↓

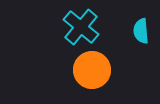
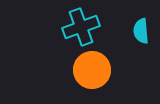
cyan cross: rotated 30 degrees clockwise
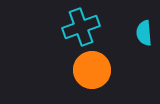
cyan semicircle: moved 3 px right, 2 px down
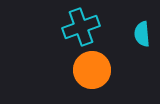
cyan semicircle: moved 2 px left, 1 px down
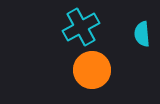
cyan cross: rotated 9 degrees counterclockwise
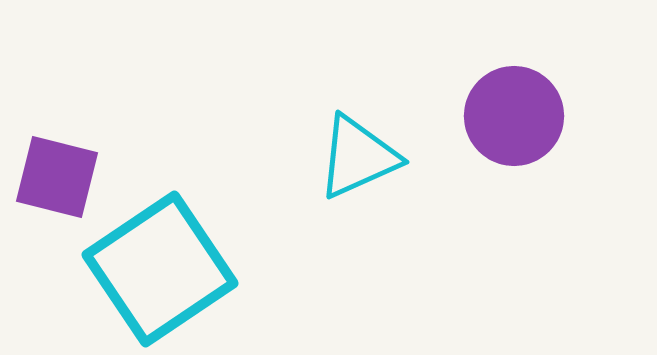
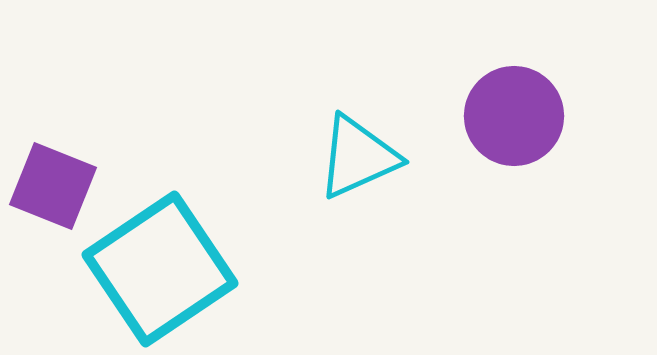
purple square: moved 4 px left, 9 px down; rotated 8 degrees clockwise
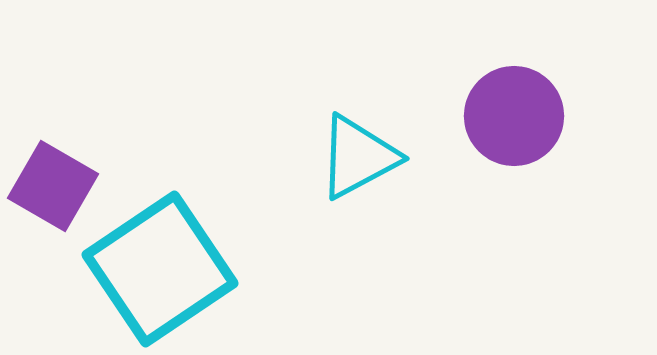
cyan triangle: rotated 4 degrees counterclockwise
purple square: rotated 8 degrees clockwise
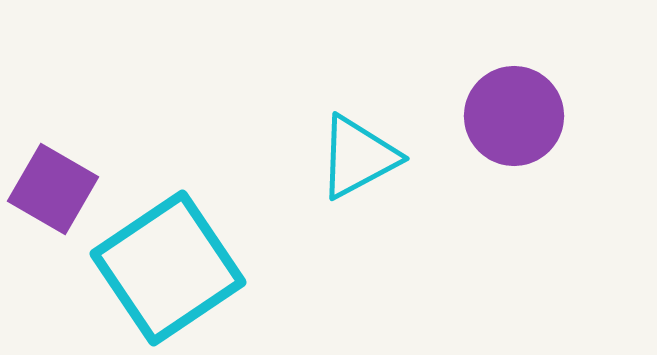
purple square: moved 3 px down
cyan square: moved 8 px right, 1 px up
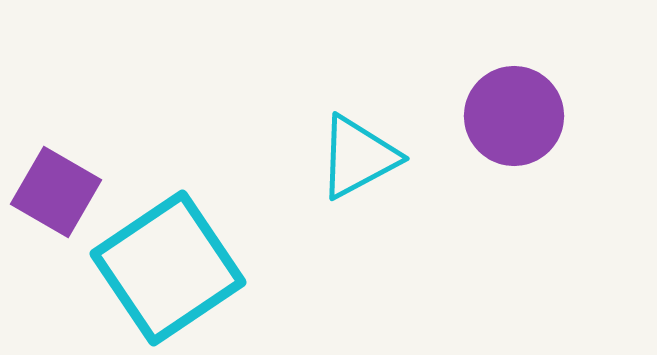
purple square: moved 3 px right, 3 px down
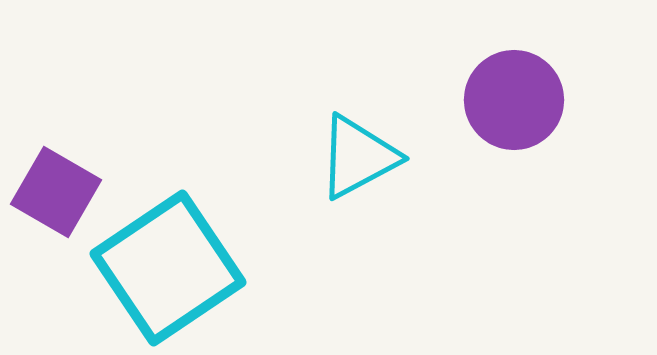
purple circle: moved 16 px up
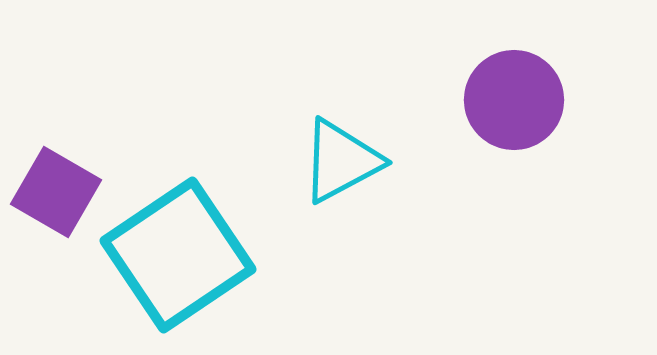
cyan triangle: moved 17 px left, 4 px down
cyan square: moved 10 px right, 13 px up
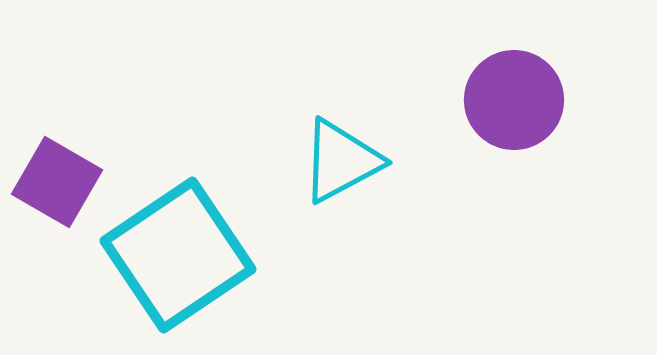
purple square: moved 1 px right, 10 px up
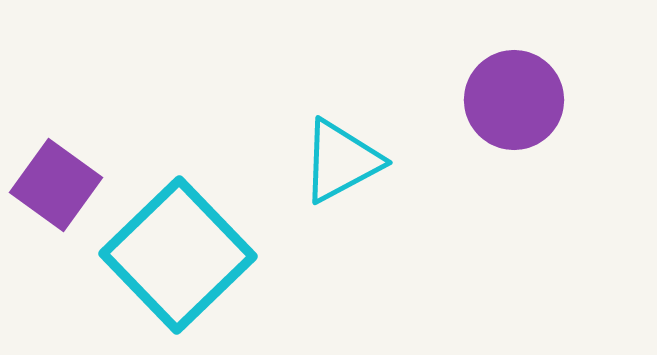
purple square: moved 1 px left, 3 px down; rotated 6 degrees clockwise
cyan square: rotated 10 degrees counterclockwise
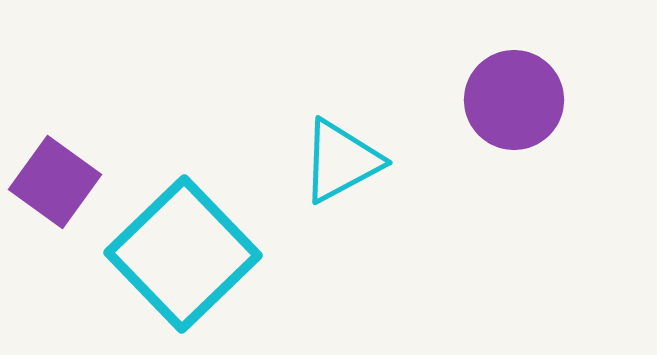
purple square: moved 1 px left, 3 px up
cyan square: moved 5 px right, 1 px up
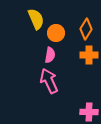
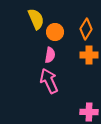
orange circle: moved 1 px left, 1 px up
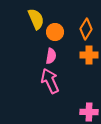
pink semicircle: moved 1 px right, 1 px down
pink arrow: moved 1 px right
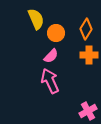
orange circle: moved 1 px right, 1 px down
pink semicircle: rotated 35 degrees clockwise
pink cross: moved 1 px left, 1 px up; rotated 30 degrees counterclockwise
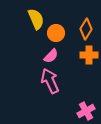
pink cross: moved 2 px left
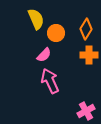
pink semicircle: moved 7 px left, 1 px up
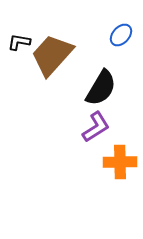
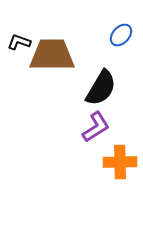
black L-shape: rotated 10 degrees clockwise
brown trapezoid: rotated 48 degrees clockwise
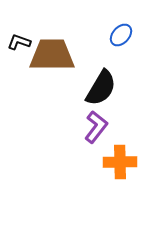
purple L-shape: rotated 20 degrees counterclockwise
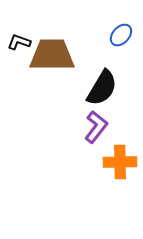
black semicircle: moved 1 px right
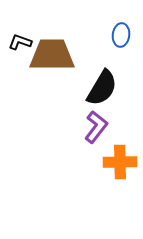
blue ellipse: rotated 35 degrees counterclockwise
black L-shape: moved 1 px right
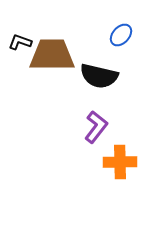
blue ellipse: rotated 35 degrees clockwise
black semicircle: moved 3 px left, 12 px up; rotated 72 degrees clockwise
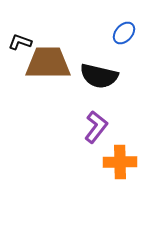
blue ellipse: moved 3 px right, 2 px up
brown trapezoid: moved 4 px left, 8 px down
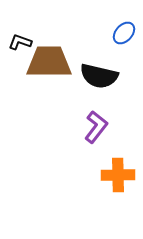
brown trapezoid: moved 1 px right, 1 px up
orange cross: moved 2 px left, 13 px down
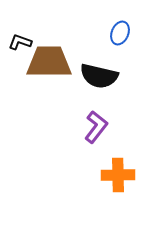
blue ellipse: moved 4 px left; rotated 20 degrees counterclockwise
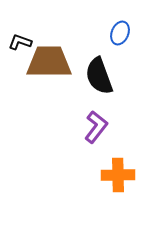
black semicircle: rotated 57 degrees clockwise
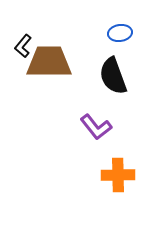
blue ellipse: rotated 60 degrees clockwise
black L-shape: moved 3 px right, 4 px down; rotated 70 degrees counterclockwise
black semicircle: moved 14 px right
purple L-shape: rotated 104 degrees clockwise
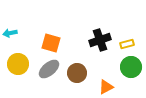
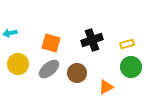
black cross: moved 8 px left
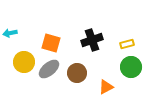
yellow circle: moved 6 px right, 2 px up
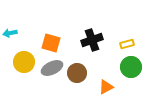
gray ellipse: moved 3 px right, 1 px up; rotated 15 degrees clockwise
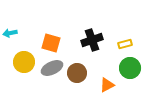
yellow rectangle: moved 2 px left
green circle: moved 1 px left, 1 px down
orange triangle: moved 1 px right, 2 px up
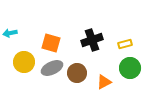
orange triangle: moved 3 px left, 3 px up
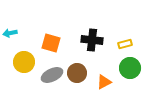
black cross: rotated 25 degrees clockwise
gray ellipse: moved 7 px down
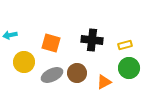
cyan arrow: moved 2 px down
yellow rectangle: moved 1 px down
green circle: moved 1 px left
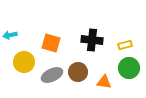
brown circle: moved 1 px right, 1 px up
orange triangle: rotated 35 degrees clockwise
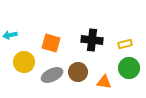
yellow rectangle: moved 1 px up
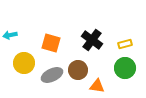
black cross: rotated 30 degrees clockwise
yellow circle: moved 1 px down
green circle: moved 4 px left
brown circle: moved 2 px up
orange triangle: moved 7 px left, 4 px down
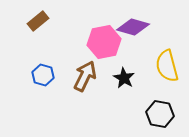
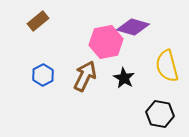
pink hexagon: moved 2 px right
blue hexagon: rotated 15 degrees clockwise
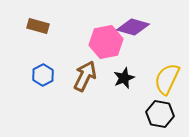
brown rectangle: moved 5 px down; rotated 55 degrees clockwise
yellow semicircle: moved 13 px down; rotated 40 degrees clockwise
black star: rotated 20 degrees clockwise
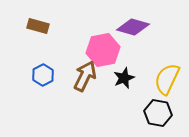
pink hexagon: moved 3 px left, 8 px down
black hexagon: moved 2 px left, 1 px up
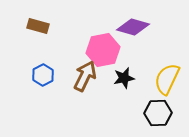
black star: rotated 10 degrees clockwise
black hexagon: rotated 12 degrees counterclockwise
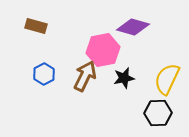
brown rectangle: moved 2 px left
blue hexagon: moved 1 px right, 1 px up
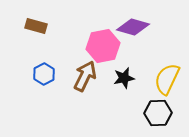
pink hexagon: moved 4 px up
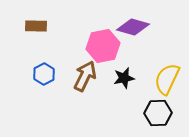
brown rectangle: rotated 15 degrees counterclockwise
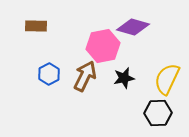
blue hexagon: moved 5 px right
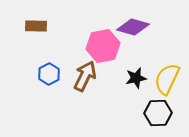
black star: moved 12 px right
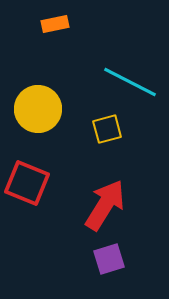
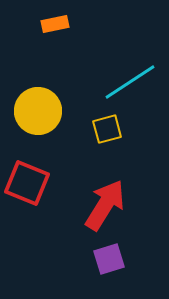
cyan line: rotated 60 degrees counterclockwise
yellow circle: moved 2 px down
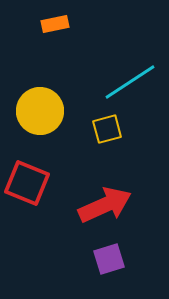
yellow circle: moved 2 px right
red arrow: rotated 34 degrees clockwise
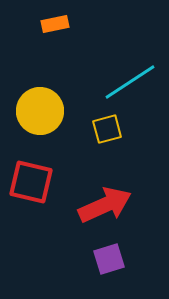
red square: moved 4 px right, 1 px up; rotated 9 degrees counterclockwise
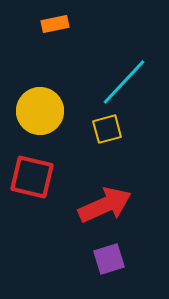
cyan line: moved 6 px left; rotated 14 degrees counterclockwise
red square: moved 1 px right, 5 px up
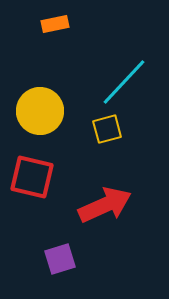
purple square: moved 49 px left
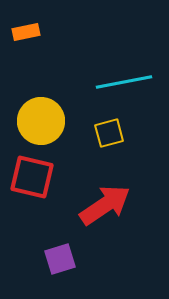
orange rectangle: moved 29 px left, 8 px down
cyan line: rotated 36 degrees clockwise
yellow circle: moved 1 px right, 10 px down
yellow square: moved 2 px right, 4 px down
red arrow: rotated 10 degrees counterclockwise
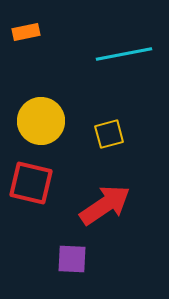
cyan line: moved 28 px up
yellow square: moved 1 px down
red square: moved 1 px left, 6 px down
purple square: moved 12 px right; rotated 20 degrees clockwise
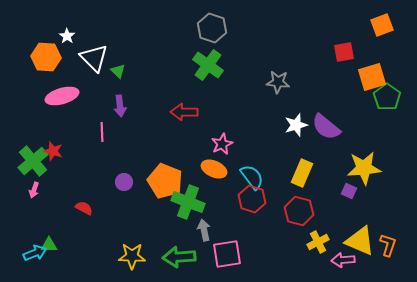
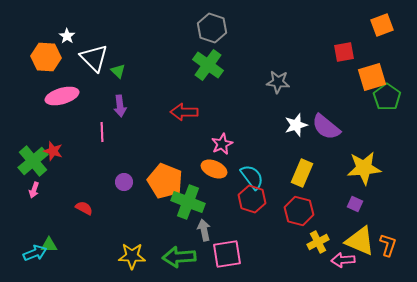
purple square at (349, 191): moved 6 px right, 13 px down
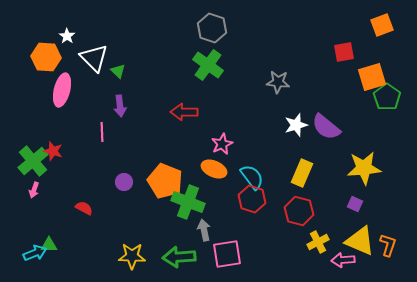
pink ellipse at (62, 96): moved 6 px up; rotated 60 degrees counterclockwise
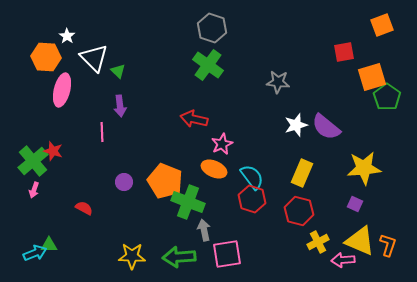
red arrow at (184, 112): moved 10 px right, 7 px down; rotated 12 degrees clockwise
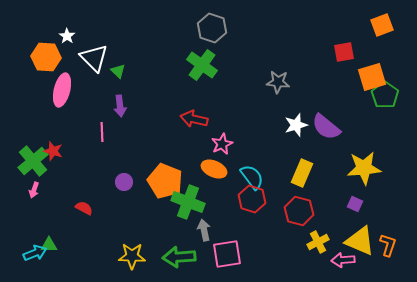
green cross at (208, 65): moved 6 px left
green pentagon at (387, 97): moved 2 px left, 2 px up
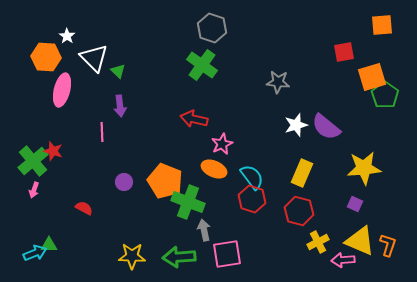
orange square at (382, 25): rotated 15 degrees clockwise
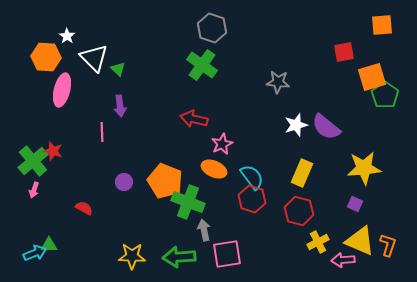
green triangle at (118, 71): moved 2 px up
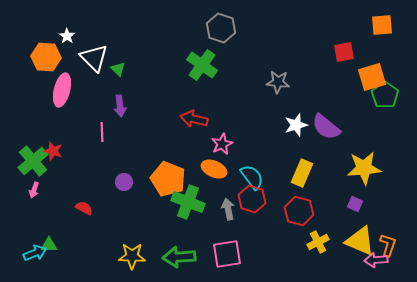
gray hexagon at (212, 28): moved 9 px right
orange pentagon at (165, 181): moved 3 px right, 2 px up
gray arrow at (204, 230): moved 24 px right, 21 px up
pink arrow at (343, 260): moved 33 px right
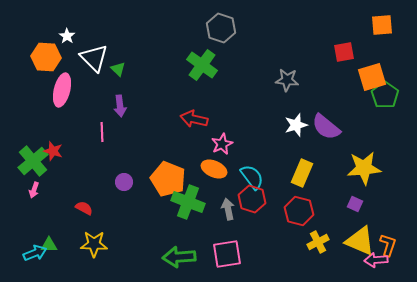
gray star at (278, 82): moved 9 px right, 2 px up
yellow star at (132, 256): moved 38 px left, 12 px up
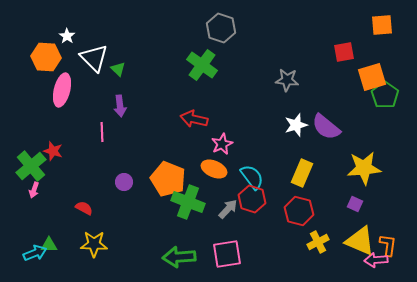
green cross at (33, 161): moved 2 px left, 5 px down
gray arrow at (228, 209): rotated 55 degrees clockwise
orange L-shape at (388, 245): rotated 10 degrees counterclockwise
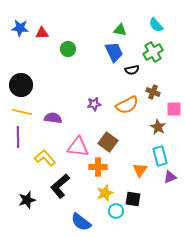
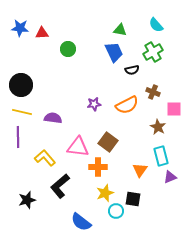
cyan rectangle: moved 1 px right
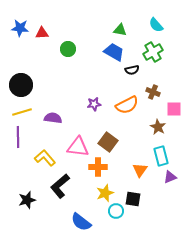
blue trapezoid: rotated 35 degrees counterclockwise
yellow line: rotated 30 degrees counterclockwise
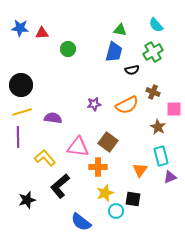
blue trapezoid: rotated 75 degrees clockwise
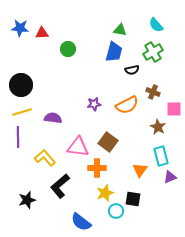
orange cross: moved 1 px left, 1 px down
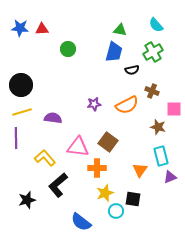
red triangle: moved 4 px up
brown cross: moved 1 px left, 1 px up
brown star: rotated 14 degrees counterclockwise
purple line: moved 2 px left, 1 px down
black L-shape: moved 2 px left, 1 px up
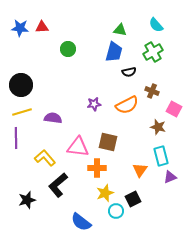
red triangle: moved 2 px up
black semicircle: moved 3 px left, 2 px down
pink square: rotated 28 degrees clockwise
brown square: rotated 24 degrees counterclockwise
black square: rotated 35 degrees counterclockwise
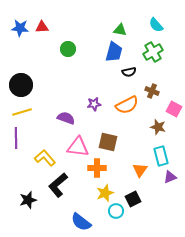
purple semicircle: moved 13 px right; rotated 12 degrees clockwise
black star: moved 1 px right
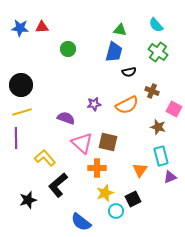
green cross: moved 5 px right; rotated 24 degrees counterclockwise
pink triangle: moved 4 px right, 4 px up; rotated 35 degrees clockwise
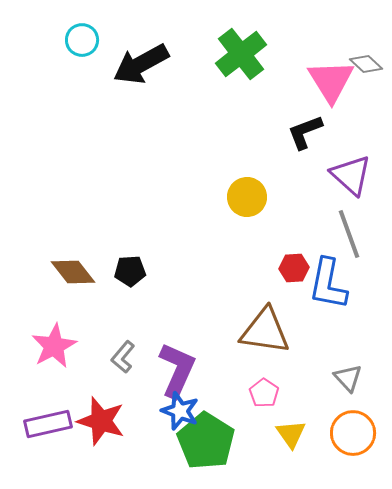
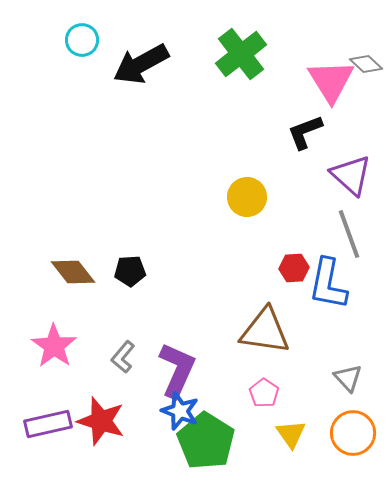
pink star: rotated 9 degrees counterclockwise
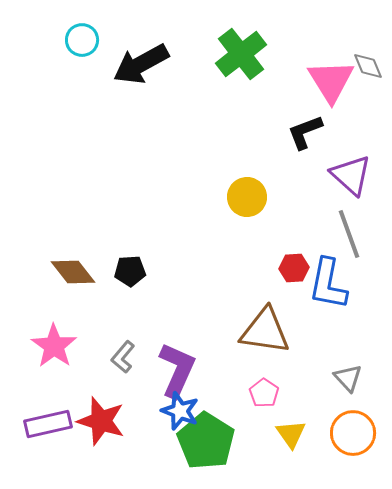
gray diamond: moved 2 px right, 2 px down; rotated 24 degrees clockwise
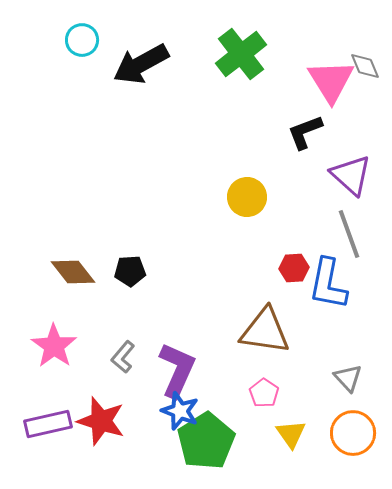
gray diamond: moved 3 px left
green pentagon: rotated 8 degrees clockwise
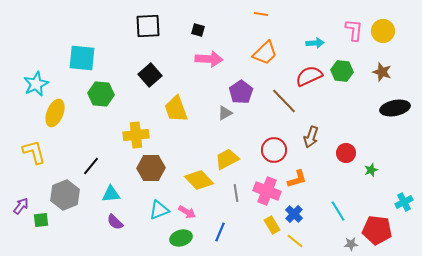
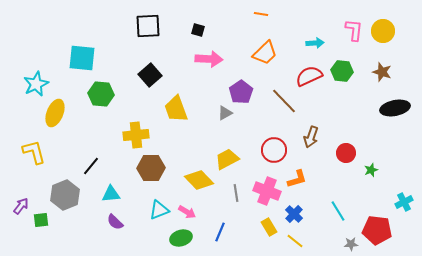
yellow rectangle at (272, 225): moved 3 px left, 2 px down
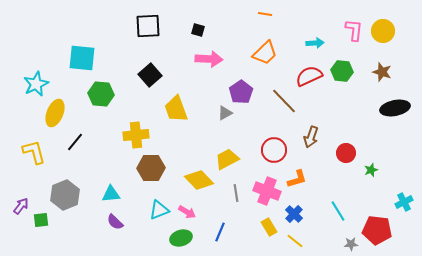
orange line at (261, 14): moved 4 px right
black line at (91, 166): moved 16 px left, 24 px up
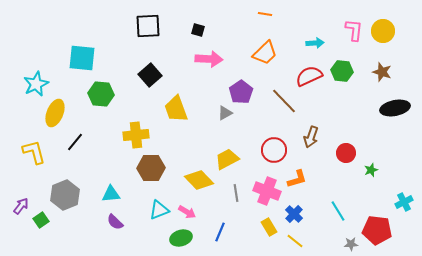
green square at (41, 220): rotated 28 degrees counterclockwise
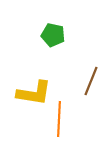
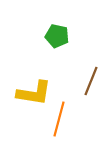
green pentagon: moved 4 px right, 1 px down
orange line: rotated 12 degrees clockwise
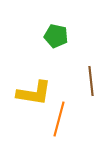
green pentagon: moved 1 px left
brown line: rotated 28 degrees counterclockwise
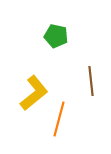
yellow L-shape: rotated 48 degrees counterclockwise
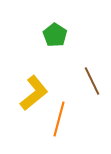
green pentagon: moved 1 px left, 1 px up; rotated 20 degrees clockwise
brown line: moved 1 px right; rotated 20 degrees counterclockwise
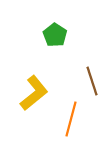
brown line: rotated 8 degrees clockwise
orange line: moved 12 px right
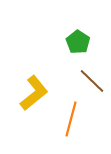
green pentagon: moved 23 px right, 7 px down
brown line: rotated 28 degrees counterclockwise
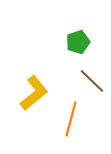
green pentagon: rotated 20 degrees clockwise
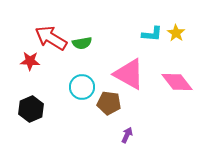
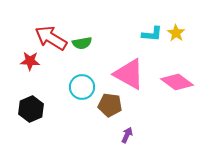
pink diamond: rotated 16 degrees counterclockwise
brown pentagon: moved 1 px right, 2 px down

↑

» Your goal
Rewrite the rows starting at the line containing "red triangle: moved 4 px up" and ending at the line containing "black square: rotated", substituting "orange triangle" for every "red triangle" and changing nothing else. Leave out the pictures.

» The completed task
orange triangle: moved 4 px up
brown cross: moved 1 px left, 1 px up
brown star: rotated 14 degrees counterclockwise
purple line: moved 2 px left, 1 px down
black L-shape: moved 2 px left, 1 px up
orange triangle: moved 2 px up
black semicircle: moved 3 px left, 2 px down
pink square: rotated 28 degrees clockwise
brown square: rotated 24 degrees counterclockwise
black square: rotated 35 degrees counterclockwise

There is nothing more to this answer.